- _Task brief_
Without the pictures, print each of the records below exactly as it appears.

- _Extracted data_
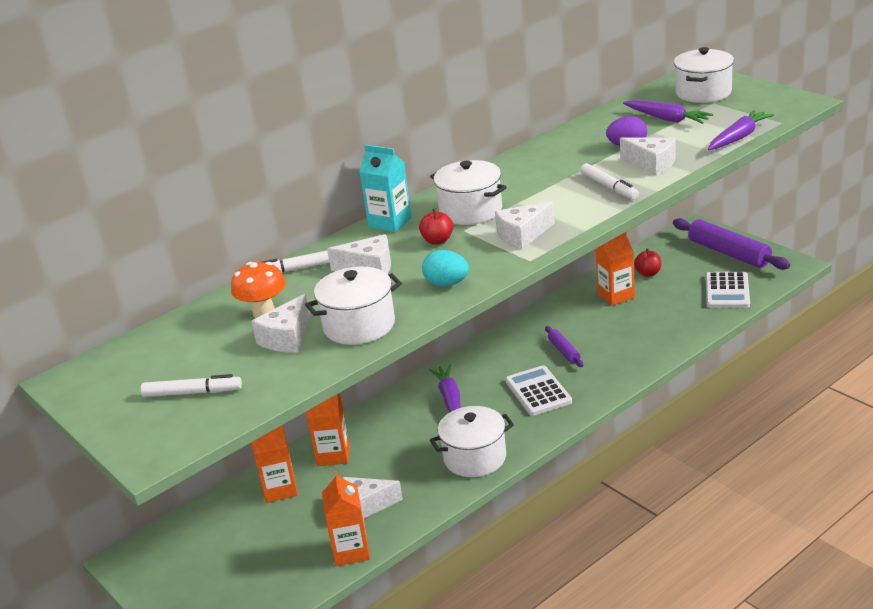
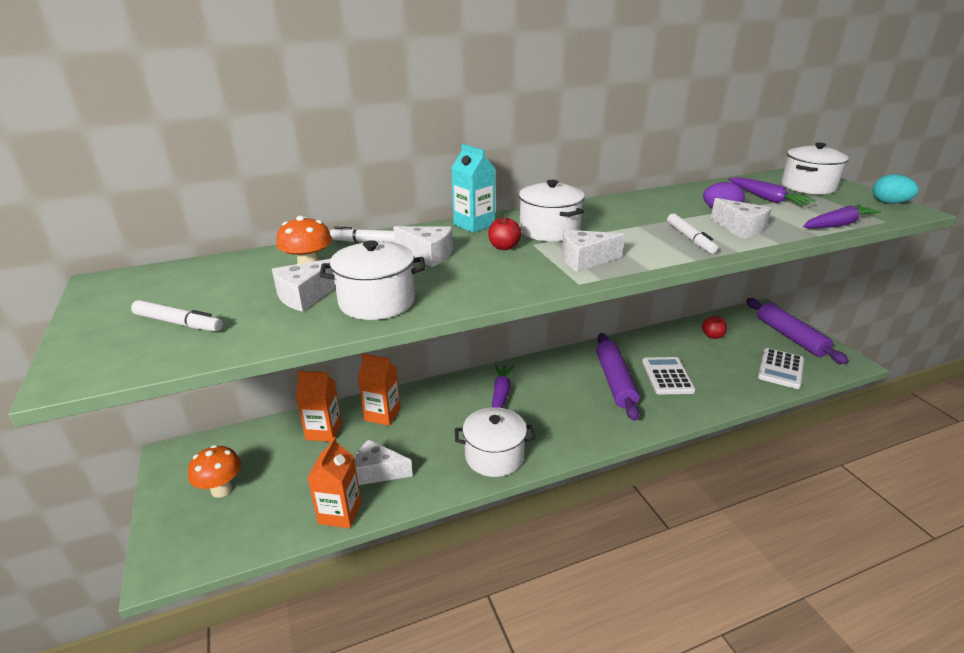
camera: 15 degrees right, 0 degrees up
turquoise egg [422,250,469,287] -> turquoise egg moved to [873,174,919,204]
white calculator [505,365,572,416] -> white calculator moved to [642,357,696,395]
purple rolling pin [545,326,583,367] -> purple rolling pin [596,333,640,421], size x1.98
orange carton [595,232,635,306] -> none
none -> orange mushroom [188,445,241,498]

- _Response_
camera: 15 degrees right, 0 degrees up
turquoise egg [422,250,469,287] -> turquoise egg moved to [873,174,919,204]
white calculator [505,365,572,416] -> white calculator moved to [642,357,696,395]
purple rolling pin [545,326,583,367] -> purple rolling pin [596,333,640,421], size x1.98
orange carton [595,232,635,306] -> none
none -> orange mushroom [188,445,241,498]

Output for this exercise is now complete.